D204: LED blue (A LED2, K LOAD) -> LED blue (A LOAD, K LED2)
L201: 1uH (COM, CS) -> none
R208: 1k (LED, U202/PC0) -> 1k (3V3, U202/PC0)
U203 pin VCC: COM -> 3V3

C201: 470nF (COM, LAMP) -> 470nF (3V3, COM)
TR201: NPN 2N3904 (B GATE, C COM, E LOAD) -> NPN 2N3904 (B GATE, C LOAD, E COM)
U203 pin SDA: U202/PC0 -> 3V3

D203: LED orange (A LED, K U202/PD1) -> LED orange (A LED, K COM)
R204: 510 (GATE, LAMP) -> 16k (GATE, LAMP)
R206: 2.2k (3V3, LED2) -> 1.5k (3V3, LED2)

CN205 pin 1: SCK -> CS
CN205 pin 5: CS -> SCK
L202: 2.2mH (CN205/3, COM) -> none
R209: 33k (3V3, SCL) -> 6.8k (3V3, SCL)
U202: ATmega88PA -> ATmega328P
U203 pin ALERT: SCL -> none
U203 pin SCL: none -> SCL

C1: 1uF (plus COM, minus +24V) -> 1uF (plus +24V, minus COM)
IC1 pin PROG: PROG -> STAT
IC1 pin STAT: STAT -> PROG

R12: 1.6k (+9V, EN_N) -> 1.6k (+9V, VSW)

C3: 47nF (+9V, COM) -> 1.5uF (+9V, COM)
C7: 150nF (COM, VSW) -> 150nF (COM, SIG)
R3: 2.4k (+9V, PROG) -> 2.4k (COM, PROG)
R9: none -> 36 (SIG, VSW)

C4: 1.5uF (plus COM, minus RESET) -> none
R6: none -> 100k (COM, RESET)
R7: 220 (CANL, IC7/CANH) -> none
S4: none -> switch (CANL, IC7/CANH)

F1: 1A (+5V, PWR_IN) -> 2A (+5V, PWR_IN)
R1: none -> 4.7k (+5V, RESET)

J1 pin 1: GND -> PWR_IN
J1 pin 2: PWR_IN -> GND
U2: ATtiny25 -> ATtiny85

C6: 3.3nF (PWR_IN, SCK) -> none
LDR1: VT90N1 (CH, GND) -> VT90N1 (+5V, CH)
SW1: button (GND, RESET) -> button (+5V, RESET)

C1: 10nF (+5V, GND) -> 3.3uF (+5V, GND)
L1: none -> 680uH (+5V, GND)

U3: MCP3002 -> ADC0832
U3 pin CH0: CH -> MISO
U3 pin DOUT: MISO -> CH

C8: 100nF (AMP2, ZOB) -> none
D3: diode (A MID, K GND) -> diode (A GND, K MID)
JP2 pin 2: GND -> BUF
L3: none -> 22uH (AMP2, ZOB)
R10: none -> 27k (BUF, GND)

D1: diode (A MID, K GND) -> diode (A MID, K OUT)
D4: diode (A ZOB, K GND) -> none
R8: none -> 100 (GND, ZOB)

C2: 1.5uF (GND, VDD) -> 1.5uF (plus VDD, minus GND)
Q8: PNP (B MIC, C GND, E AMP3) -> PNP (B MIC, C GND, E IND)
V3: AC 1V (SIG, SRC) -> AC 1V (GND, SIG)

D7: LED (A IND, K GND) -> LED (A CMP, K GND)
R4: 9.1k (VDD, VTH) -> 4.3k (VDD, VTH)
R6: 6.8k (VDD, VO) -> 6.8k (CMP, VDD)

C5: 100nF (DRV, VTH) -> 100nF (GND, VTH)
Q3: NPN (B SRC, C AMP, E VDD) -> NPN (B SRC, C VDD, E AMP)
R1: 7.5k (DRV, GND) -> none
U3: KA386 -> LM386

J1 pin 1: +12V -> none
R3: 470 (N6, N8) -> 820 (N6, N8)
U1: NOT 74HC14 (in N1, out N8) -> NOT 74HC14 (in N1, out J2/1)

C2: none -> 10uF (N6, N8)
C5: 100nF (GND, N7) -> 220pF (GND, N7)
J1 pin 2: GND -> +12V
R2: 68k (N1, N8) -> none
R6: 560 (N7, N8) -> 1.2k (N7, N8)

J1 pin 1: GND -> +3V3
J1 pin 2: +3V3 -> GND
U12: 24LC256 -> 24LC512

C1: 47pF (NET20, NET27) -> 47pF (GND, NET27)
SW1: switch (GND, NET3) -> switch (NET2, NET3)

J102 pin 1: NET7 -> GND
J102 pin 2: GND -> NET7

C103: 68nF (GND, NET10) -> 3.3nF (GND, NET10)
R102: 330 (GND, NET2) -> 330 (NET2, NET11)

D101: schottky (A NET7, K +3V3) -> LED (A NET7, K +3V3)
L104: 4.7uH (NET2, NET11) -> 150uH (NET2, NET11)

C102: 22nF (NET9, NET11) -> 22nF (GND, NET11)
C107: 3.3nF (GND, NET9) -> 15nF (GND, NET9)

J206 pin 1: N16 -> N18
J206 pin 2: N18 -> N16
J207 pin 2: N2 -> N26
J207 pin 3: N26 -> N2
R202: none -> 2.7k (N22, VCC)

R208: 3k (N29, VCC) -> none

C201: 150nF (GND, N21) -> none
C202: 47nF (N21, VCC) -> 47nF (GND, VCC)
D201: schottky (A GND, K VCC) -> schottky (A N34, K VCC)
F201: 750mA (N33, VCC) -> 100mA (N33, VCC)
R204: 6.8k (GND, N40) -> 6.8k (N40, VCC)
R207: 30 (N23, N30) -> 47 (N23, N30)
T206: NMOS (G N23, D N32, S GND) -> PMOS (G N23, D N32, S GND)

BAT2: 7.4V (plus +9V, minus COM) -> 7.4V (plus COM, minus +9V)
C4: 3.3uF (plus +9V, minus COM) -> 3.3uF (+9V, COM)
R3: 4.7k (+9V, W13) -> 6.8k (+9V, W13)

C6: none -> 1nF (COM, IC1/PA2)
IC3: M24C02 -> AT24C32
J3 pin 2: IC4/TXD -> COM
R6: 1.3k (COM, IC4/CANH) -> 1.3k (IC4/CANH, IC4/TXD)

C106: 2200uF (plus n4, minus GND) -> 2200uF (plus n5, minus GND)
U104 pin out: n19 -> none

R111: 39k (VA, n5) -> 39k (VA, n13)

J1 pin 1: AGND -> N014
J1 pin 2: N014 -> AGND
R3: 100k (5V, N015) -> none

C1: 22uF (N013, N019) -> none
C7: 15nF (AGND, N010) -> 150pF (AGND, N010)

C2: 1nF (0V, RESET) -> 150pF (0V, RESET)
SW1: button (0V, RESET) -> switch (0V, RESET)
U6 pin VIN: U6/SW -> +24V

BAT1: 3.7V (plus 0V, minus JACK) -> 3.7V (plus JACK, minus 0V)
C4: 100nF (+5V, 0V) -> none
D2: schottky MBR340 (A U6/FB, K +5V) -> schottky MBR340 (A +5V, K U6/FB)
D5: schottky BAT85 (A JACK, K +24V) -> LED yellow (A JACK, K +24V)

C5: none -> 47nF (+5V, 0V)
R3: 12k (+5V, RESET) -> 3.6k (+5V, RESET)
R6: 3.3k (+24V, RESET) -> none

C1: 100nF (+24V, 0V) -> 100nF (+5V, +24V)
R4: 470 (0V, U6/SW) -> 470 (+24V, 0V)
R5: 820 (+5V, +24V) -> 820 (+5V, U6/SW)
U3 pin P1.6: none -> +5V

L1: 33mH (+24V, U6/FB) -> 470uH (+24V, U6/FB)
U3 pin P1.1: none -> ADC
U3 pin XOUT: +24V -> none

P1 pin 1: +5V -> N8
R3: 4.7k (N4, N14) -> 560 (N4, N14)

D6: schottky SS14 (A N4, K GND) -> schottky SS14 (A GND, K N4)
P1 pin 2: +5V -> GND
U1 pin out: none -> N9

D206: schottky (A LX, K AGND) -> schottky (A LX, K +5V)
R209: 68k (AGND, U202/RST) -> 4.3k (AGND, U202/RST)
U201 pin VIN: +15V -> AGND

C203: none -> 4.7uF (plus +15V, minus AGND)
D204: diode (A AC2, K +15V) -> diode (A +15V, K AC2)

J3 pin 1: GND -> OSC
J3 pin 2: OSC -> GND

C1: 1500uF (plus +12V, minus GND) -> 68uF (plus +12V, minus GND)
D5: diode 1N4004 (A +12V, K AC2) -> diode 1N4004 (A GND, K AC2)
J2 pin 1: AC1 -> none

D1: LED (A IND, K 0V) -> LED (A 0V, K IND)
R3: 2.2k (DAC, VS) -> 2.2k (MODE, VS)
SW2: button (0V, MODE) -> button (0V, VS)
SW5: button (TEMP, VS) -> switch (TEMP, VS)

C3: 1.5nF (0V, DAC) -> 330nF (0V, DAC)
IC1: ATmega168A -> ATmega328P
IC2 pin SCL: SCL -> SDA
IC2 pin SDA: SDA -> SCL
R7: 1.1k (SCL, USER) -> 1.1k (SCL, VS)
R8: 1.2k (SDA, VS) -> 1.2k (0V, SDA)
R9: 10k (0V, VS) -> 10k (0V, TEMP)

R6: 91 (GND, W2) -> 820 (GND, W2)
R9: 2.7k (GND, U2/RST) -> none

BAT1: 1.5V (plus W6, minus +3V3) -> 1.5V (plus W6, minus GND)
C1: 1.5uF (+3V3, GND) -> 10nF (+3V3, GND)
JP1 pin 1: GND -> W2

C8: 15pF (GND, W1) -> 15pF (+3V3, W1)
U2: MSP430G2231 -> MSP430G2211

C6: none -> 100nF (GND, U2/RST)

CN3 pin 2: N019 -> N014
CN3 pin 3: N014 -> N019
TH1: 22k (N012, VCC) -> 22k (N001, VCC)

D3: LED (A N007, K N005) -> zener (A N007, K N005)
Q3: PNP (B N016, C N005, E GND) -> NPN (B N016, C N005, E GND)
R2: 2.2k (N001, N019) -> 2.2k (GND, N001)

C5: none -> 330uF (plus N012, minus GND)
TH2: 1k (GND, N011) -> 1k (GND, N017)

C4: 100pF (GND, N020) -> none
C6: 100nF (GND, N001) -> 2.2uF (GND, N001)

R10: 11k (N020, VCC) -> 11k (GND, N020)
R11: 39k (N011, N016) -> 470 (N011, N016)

________________

Problem to work on - Starting at the line that contains "C2: none -> 10uF (N6, N8)" and stopping after the line that contains "R102: 330 (GND, NET2) -> 330 (NET2, NET11)", write out every line exactly as it appears above, and no other line.

Task answer -
C2: none -> 10uF (N6, N8)
C5: 100nF (GND, N7) -> 220pF (GND, N7)
J1 pin 2: GND -> +12V
R2: 68k (N1, N8) -> none
R6: 560 (N7, N8) -> 1.2k (N7, N8)

J1 pin 1: GND -> +3V3
J1 pin 2: +3V3 -> GND
U12: 24LC256 -> 24LC512

C1: 47pF (NET20, NET27) -> 47pF (GND, NET27)
SW1: switch (GND, NET3) -> switch (NET2, NET3)

J102 pin 1: NET7 -> GND
J102 pin 2: GND -> NET7

C103: 68nF (GND, NET10) -> 3.3nF (GND, NET10)
R102: 330 (GND, NET2) -> 330 (NET2, NET11)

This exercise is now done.